## About this exercise
Restate every line of the material, word for word.

## Supplied material

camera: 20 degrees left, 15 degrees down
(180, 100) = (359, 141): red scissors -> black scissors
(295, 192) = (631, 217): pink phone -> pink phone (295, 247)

## Result below
camera: 20 degrees left, 15 degrees down
(180, 100) = (359, 141): red scissors -> black scissors
(295, 192) = (631, 217): pink phone -> pink phone (295, 247)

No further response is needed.